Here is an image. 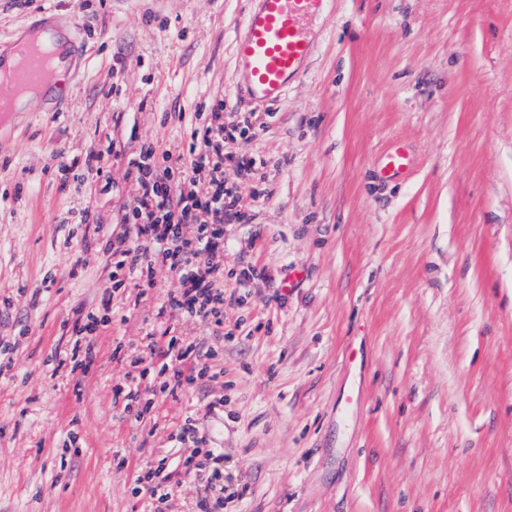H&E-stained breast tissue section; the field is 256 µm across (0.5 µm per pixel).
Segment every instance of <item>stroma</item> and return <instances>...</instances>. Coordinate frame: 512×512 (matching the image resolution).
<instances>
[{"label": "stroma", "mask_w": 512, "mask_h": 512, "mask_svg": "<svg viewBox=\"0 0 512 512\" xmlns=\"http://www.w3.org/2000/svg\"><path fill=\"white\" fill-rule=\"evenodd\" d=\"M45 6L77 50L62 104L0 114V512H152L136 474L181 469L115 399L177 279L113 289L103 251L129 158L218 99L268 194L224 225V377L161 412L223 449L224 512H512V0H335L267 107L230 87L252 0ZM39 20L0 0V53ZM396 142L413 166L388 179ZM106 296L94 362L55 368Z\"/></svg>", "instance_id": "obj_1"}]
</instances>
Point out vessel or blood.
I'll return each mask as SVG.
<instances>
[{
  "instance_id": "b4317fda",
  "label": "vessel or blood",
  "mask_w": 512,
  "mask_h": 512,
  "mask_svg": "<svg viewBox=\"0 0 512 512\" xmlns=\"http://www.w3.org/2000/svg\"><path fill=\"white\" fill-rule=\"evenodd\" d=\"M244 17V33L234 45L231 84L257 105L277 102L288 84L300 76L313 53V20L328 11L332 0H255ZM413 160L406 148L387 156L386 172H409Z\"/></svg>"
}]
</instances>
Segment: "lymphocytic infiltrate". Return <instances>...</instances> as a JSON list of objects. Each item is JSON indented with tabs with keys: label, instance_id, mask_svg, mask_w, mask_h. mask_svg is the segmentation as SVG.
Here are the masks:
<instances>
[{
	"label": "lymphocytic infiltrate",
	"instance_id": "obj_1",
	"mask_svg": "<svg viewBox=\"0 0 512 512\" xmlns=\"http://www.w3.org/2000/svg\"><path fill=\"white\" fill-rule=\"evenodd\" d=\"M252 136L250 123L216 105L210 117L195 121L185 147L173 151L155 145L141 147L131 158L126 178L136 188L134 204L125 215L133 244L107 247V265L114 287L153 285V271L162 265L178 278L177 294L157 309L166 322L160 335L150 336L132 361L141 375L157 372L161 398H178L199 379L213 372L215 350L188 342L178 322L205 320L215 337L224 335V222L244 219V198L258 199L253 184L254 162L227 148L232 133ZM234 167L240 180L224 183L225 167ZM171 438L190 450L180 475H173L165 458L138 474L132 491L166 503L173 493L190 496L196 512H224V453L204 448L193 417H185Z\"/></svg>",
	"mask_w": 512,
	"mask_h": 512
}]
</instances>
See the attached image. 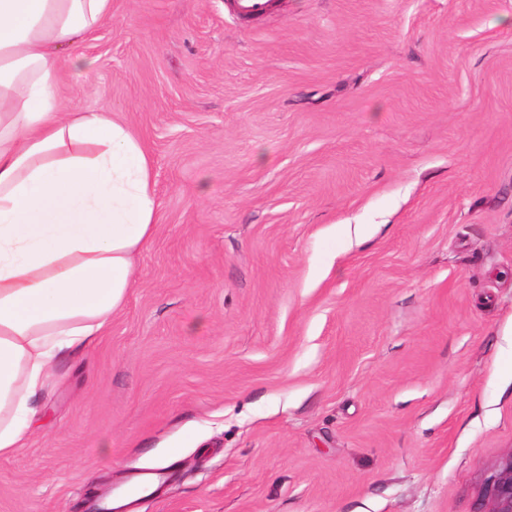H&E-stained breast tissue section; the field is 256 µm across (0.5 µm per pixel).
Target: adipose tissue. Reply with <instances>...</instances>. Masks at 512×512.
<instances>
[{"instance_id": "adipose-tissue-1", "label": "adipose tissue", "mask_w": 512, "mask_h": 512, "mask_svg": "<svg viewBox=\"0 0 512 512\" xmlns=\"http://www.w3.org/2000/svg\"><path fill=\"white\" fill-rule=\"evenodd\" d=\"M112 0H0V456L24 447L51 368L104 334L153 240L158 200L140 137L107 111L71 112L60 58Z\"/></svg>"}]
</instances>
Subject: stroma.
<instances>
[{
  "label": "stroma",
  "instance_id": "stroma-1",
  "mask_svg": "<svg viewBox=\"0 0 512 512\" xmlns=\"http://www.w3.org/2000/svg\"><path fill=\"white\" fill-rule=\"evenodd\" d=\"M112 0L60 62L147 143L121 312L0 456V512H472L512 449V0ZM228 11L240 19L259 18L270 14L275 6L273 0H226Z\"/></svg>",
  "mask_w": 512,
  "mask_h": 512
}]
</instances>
=-=-=-=-=
• **GIVEN REQUEST**
Copy out exactly the lines running from the line with "Target: adipose tissue." to the end of the records, inclusive.

• **WRITTEN RESPONSE**
Target: adipose tissue. Reply with <instances>...</instances>. Masks at 512×512.
<instances>
[{"instance_id": "adipose-tissue-1", "label": "adipose tissue", "mask_w": 512, "mask_h": 512, "mask_svg": "<svg viewBox=\"0 0 512 512\" xmlns=\"http://www.w3.org/2000/svg\"><path fill=\"white\" fill-rule=\"evenodd\" d=\"M112 0H0V456L24 447L51 368L104 334L153 240L158 200L140 137L107 111L71 112L60 58Z\"/></svg>"}]
</instances>
Subject: stroma.
<instances>
[{
  "label": "stroma",
  "instance_id": "stroma-1",
  "mask_svg": "<svg viewBox=\"0 0 512 512\" xmlns=\"http://www.w3.org/2000/svg\"><path fill=\"white\" fill-rule=\"evenodd\" d=\"M112 0L60 62L147 143L121 312L0 456V512H472L512 449V0ZM228 11L240 19L259 18L270 14L275 6L273 0H226Z\"/></svg>",
  "mask_w": 512,
  "mask_h": 512
}]
</instances>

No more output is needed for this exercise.